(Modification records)
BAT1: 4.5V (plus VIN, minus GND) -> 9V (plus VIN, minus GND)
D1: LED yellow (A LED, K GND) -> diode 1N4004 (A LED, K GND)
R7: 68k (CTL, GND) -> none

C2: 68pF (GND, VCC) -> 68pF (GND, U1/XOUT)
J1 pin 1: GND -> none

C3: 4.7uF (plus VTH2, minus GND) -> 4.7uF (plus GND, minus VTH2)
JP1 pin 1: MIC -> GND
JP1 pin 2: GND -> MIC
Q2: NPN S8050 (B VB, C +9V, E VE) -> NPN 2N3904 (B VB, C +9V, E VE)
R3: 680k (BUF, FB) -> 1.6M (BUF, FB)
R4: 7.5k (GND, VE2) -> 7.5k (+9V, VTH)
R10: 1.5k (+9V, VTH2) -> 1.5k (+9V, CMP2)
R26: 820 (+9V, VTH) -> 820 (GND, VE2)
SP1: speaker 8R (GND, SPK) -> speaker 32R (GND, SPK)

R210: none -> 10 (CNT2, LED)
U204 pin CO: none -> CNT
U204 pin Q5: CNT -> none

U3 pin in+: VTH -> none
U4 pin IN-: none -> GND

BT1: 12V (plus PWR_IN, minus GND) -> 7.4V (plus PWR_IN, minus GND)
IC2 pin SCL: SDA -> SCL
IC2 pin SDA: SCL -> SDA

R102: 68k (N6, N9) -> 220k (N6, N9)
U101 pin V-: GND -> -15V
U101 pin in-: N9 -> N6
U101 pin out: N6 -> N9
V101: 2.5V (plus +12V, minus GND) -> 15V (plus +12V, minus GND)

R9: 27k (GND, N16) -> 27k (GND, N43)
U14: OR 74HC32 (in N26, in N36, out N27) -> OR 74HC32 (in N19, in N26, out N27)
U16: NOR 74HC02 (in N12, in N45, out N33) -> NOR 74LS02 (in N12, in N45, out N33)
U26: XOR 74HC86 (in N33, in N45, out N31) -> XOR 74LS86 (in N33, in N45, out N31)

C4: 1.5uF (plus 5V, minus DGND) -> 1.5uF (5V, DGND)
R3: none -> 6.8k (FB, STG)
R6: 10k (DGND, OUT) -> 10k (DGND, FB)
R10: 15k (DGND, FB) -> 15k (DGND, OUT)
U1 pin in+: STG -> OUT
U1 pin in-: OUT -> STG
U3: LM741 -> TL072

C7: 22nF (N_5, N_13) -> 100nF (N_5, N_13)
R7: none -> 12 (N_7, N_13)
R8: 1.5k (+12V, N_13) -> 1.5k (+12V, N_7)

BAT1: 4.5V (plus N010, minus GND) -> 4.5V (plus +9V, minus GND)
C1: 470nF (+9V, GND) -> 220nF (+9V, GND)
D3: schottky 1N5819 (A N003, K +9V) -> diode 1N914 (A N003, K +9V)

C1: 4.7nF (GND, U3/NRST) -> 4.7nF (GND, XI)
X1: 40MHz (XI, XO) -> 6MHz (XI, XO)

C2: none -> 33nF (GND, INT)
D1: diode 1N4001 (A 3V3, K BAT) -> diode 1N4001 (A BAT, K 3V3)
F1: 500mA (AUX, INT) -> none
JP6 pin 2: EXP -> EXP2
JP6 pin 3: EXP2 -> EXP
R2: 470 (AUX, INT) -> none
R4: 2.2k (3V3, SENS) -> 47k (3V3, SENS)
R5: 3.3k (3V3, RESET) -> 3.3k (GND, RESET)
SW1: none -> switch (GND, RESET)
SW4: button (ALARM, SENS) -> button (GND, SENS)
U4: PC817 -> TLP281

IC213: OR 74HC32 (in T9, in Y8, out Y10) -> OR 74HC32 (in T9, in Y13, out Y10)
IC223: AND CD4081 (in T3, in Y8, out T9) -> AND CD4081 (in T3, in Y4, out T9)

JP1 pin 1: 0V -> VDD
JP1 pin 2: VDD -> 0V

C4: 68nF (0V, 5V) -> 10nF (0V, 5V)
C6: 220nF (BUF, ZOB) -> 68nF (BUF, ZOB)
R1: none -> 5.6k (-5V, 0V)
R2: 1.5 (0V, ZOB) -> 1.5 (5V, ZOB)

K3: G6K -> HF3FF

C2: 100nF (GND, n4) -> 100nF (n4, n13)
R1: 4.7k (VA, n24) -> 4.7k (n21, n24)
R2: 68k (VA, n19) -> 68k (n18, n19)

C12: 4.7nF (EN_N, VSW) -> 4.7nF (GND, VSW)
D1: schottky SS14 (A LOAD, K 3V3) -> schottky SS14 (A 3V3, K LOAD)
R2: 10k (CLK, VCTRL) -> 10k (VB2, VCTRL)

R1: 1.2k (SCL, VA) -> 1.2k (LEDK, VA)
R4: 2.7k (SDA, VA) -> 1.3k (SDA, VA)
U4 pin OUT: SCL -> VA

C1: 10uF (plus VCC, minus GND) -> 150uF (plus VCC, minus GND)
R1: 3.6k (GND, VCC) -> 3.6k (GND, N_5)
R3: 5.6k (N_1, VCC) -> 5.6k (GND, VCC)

- Exercise requirements
Please transcribe only the lines in the records above running from the line that has "C1: 470nF (+9V, GND) -> 220nF (+9V, GND)" through the line that has "IC213: OR 74HC32", both included, exactly as they appear.

- Response
C1: 470nF (+9V, GND) -> 220nF (+9V, GND)
D3: schottky 1N5819 (A N003, K +9V) -> diode 1N914 (A N003, K +9V)

C1: 4.7nF (GND, U3/NRST) -> 4.7nF (GND, XI)
X1: 40MHz (XI, XO) -> 6MHz (XI, XO)

C2: none -> 33nF (GND, INT)
D1: diode 1N4001 (A 3V3, K BAT) -> diode 1N4001 (A BAT, K 3V3)
F1: 500mA (AUX, INT) -> none
JP6 pin 2: EXP -> EXP2
JP6 pin 3: EXP2 -> EXP
R2: 470 (AUX, INT) -> none
R4: 2.2k (3V3, SENS) -> 47k (3V3, SENS)
R5: 3.3k (3V3, RESET) -> 3.3k (GND, RESET)
SW1: none -> switch (GND, RESET)
SW4: button (ALARM, SENS) -> button (GND, SENS)
U4: PC817 -> TLP281

IC213: OR 74HC32 (in T9, in Y8, out Y10) -> OR 74HC32 (in T9, in Y13, out Y10)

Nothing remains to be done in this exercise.